**Your objective**
Produce an exact copy of the line containing "S3: switch (GND, VEXT) -> none" and of every line after it in the material below, ending with the final line.

#### Material provided

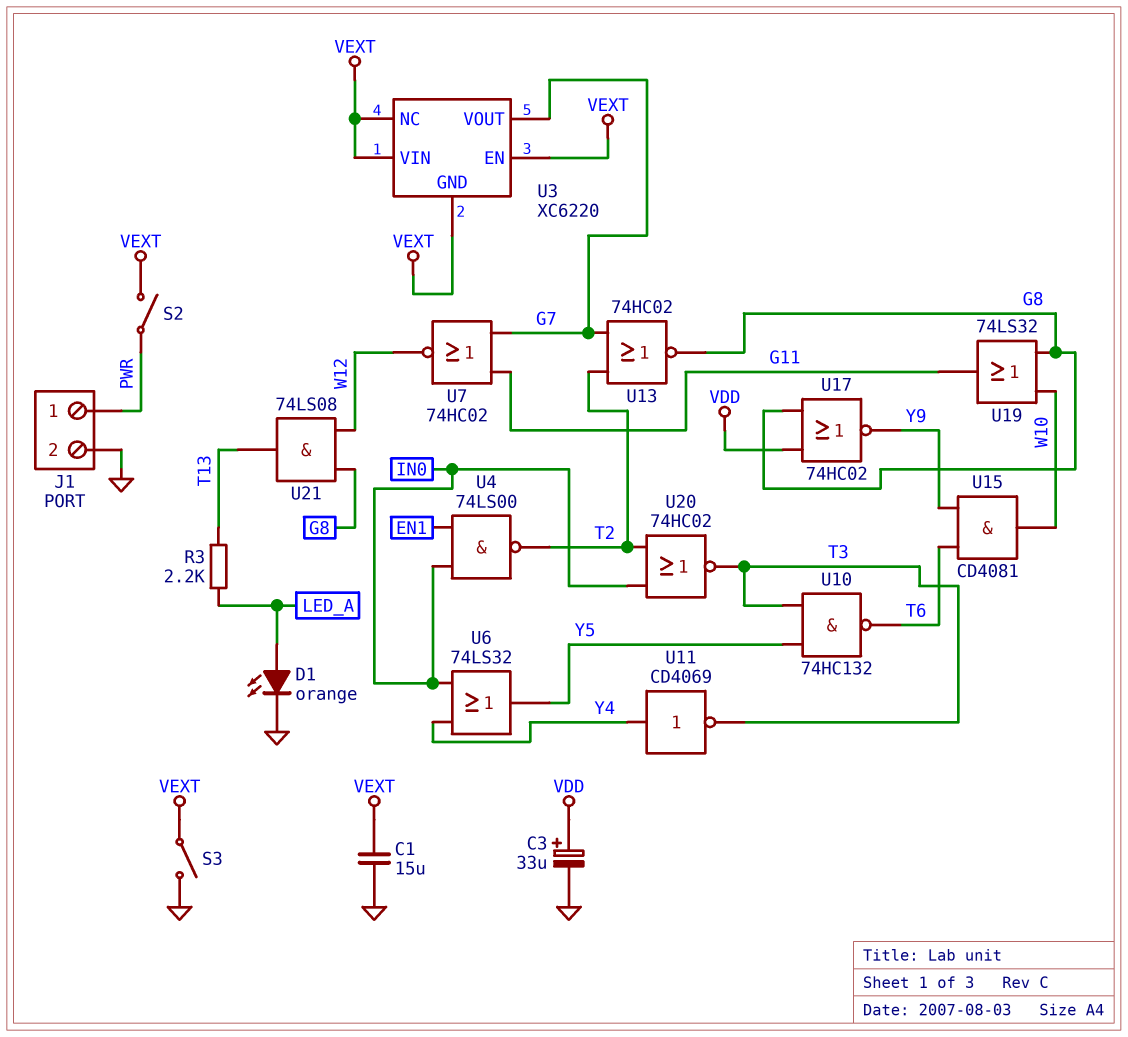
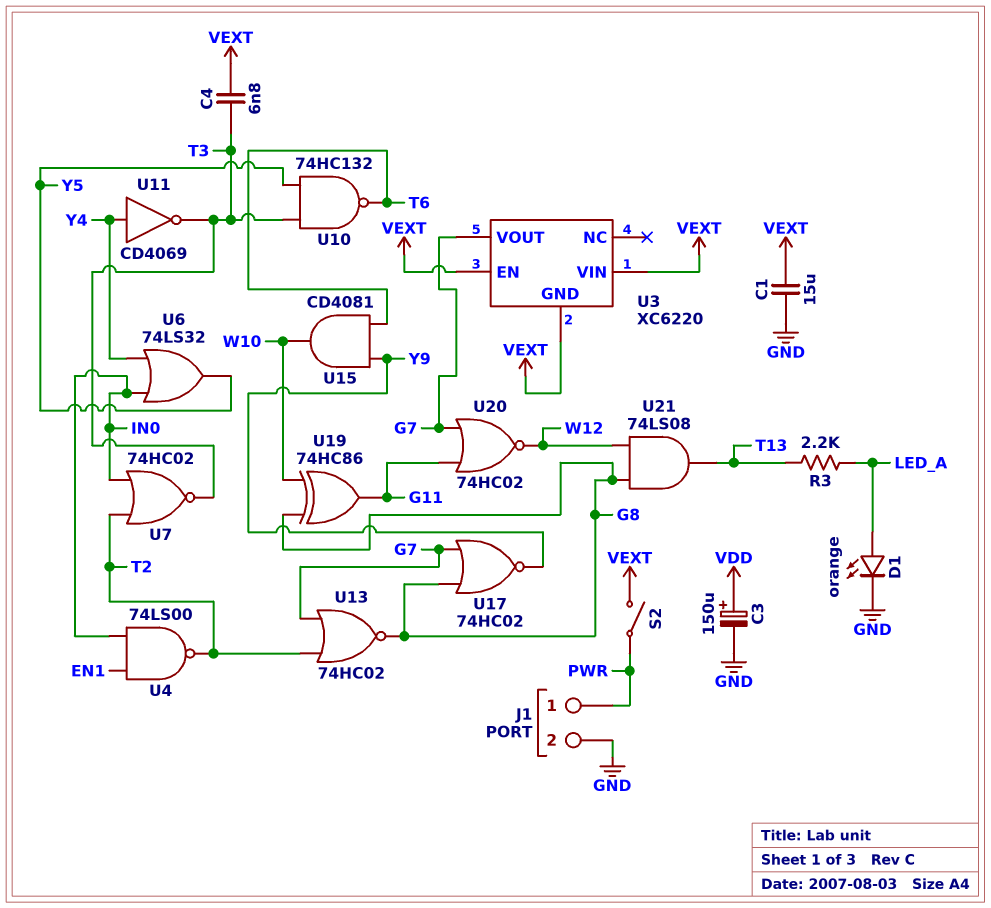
C3: 33uF (plus VDD, minus GND) -> 150uF (plus VDD, minus GND)
C4: none -> 6.8nF (T3, VEXT)
S3: switch (GND, VEXT) -> none
U3 pin NC: VEXT -> none
U7: NOR 74HC02 (in G7, in G11, out W12) -> NOR 74HC02 (in IN0, in T2, out T3)
U17: NOR 74HC02 (in G8, in VDD, out Y9) -> NOR 74HC02 (in G7, in G8, out Y9)
U19: OR 74LS32 (in G8, in W10, out G11) -> XOR 74HC86 (in G8, in W10, out G11)
U20: NOR 74HC02 (in IN0, in T2, out T3) -> NOR 74HC02 (in G7, in G11, out W12)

########

**Solution for this exercise**
S3: switch (GND, VEXT) -> none
U3 pin NC: VEXT -> none
U7: NOR 74HC02 (in G7, in G11, out W12) -> NOR 74HC02 (in IN0, in T2, out T3)
U17: NOR 74HC02 (in G8, in VDD, out Y9) -> NOR 74HC02 (in G7, in G8, out Y9)
U19: OR 74LS32 (in G8, in W10, out G11) -> XOR 74HC86 (in G8, in W10, out G11)
U20: NOR 74HC02 (in IN0, in T2, out T3) -> NOR 74HC02 (in G7, in G11, out W12)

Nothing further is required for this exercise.